What you are asked to do:
Find the line in the entries below that contains "lime brick J5". Repeat it exactly, and every line after it through the line that contains "orange brick L9".

Segment Start: Dataset records

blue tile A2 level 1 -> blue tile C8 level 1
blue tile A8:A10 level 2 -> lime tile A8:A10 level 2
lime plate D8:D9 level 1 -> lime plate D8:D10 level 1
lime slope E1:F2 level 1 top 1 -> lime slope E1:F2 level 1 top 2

Segment End: Dataset records
Segment Start: Dataset records

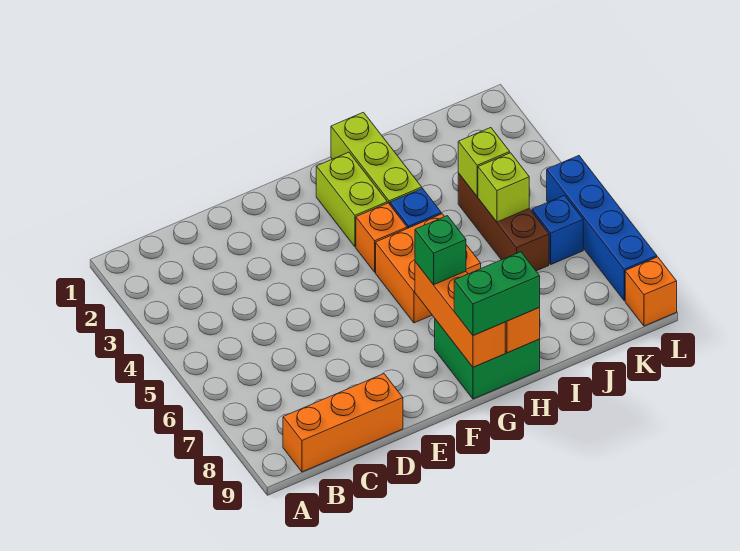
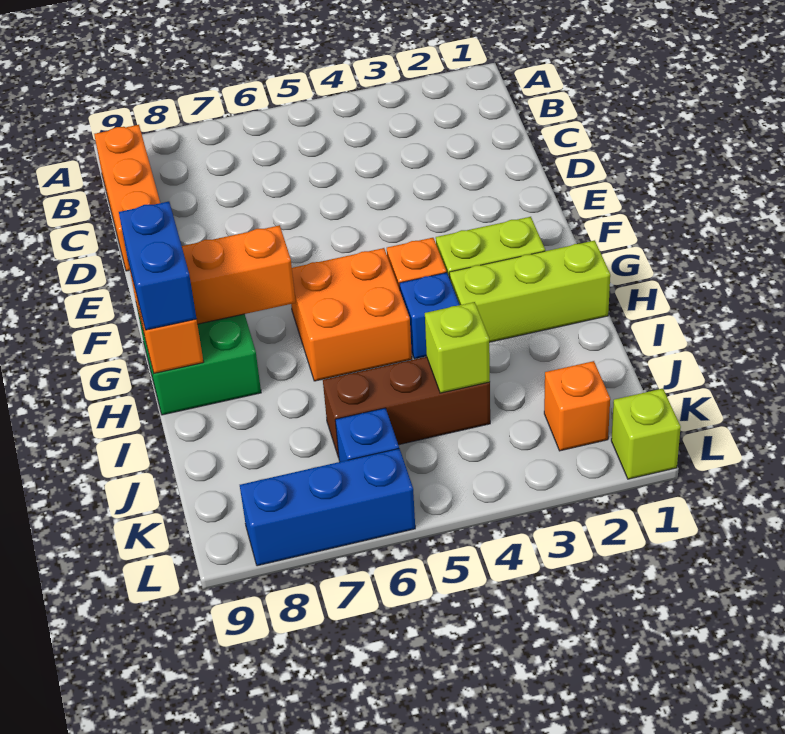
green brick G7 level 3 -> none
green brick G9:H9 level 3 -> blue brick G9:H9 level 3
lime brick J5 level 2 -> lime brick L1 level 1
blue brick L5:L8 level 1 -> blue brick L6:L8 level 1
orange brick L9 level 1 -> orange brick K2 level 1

Segment End: Dataset records

Written solution:
lime brick J5 level 2 -> lime brick L1 level 1
blue brick L5:L8 level 1 -> blue brick L6:L8 level 1
orange brick L9 level 1 -> orange brick K2 level 1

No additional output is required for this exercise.